Exercise requirements
Copy exactly the lines from the one containing "black line: (267, 328) -> (204, 253), moved" through the last line of the records below, both included, and leave out the pictures.

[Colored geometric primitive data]
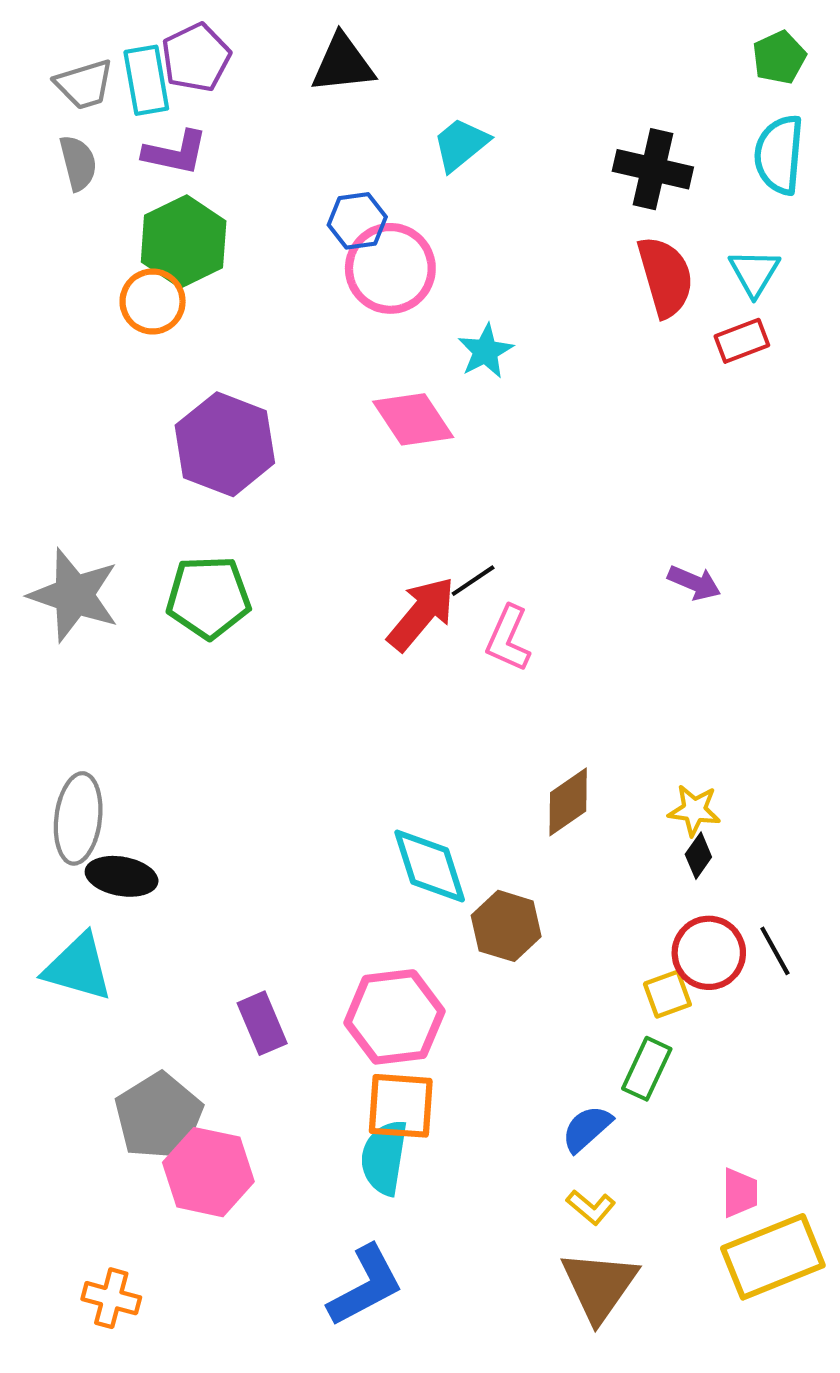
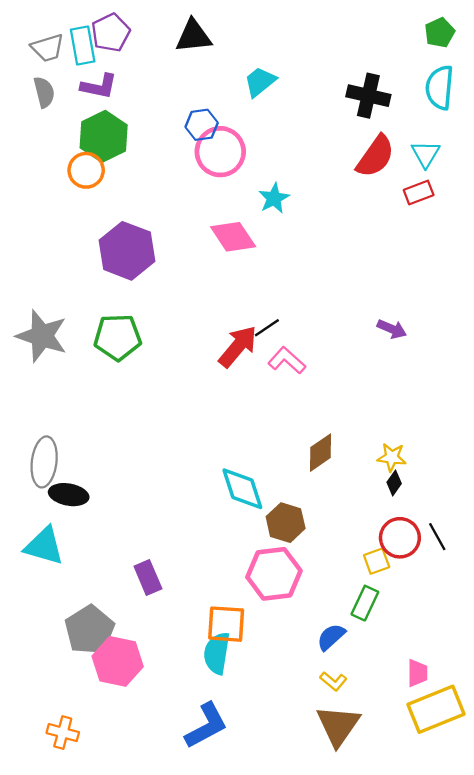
red semicircle: (665, 277) -> (375, 156), turned 51
pink L-shape: (508, 639) -> (287, 360), turned 108
pink hexagon: (394, 1017) -> (274, 574), moved

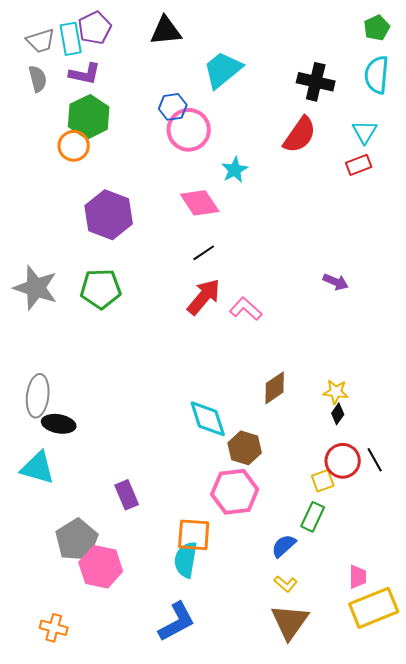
cyan trapezoid: (260, 82) -> (223, 70), size x1.4
red semicircle: (375, 156) -> (300, 135), moved
black line: (267, 328) -> (204, 253), moved

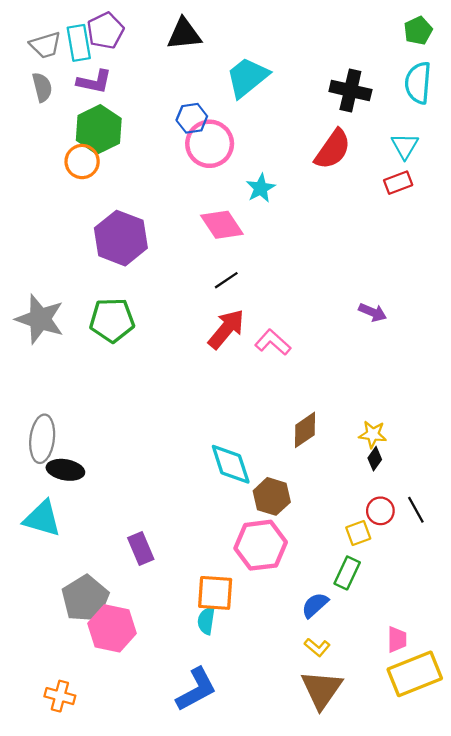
red circle: (343, 461) -> (380, 511), size x0.7
cyan semicircle: (186, 560) -> (206, 621), size x0.7

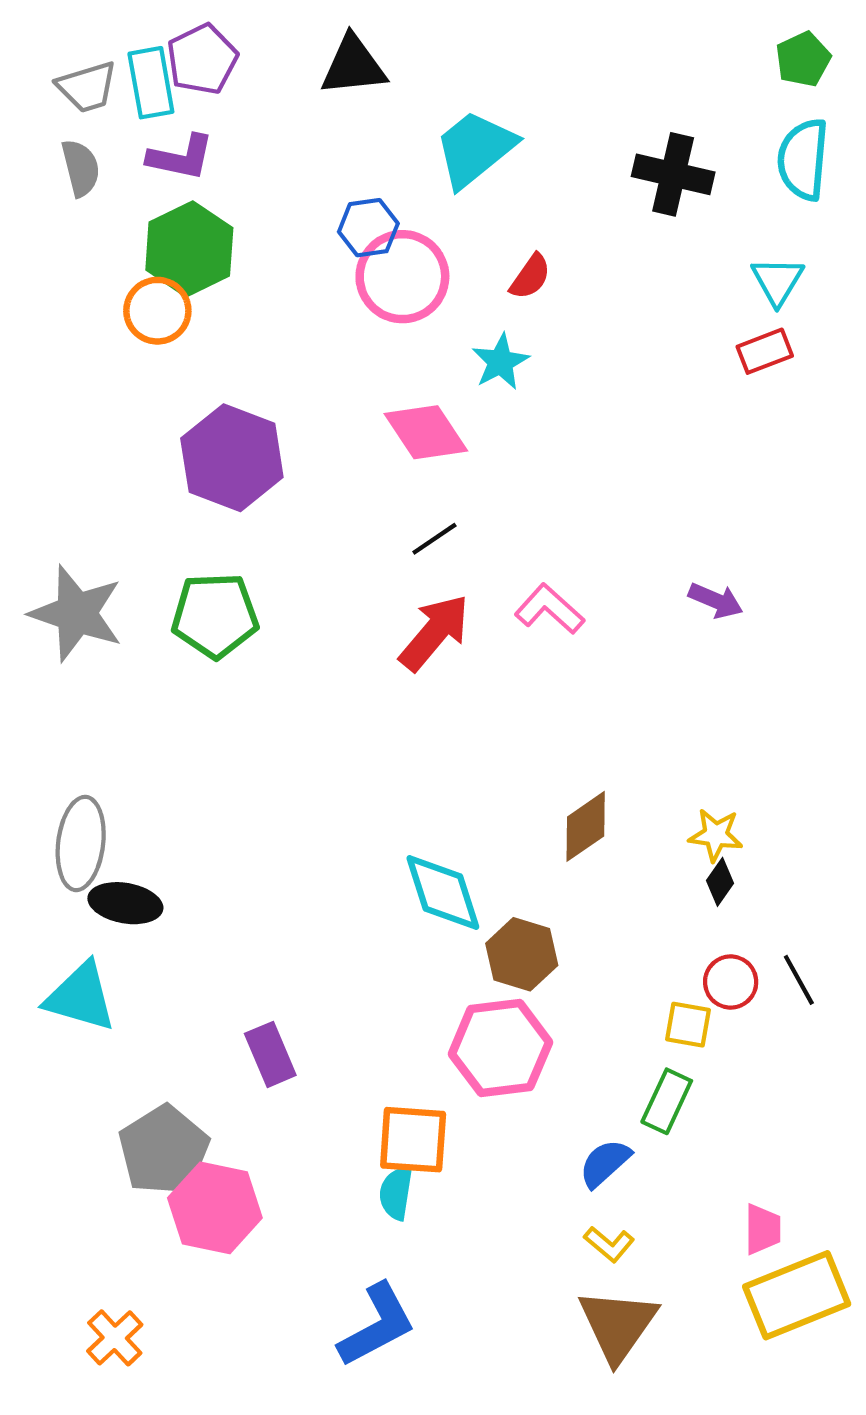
red semicircle: (333, 149) -> (530, 277), moved, size x0.6
pink L-shape: (273, 342) -> (549, 609), moved
yellow square: (358, 533) -> (688, 1025), turned 30
orange cross: (60, 696) -> (115, 1338), turned 32

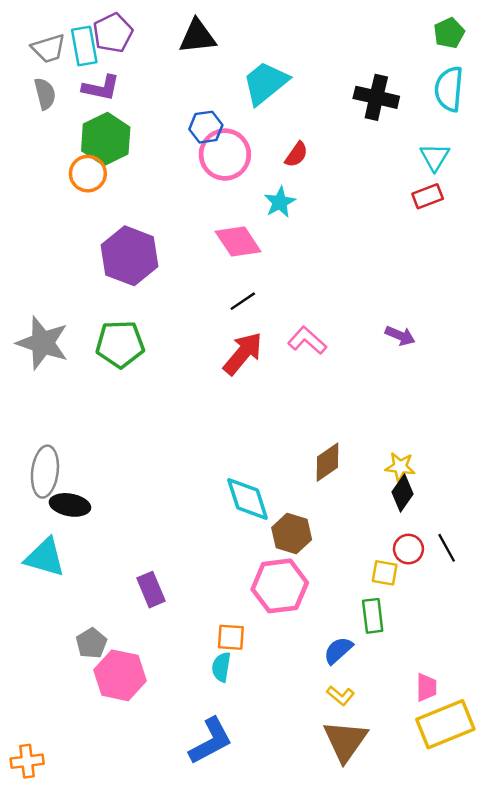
black diamond: (720, 882) -> (403, 493), size x1.4
green rectangle: (667, 1101) -> (373, 616), turned -32
orange square: (413, 1140) -> (231, 637), size x0.7
gray pentagon: (164, 1150) -> (91, 643), size x0.6
orange cross: (115, 1338) -> (27, 761), moved, turned 36

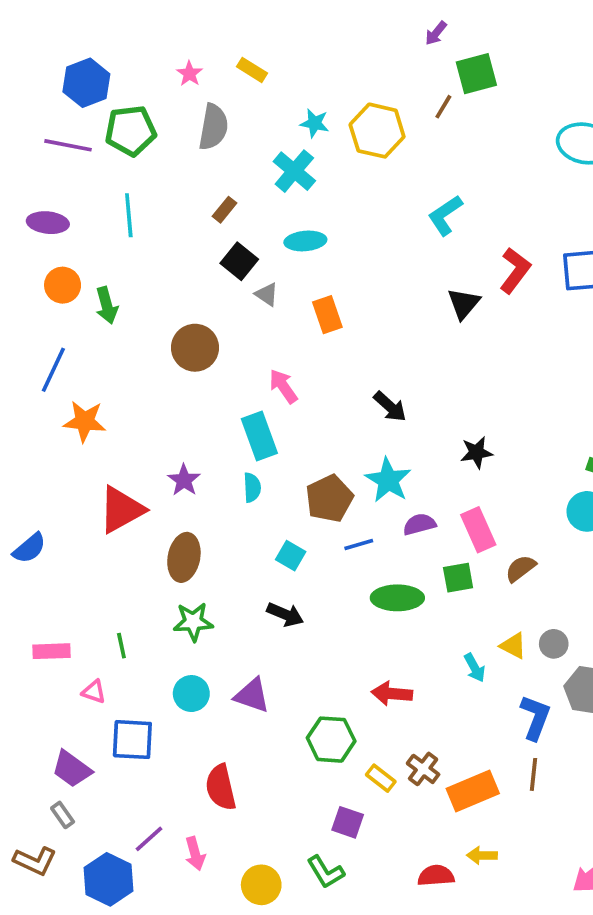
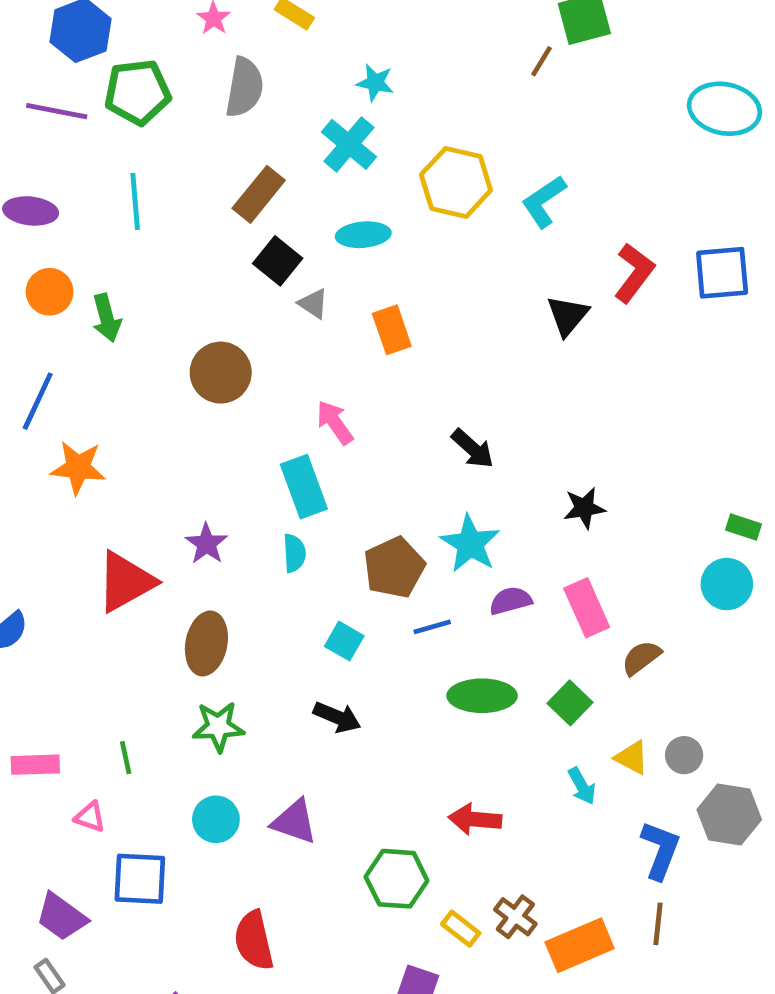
yellow hexagon: (377, 131) -> (456, 182), moved
brown rectangle: (224, 210) -> (259, 194), size x1.6
green square: (458, 578) -> (570, 703), moved, turned -36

Response box
black line: (267, 328) -> (204, 253), moved

red circle: (343, 461) -> (380, 511), size x0.7
cyan semicircle: (186, 560) -> (206, 621), size x0.7

red semicircle: (333, 149) -> (530, 277), moved, size x0.6
pink L-shape: (273, 342) -> (549, 609), moved
yellow square: (358, 533) -> (688, 1025), turned 30
orange cross: (60, 696) -> (115, 1338), turned 32

black diamond: (720, 882) -> (403, 493), size x1.4
green rectangle: (667, 1101) -> (373, 616), turned -32
orange square: (413, 1140) -> (231, 637), size x0.7
gray pentagon: (164, 1150) -> (91, 643), size x0.6
orange cross: (115, 1338) -> (27, 761), moved, turned 36

yellow hexagon: (377, 131) -> (456, 182), moved
brown rectangle: (224, 210) -> (259, 194), size x1.6
green square: (458, 578) -> (570, 703), moved, turned -36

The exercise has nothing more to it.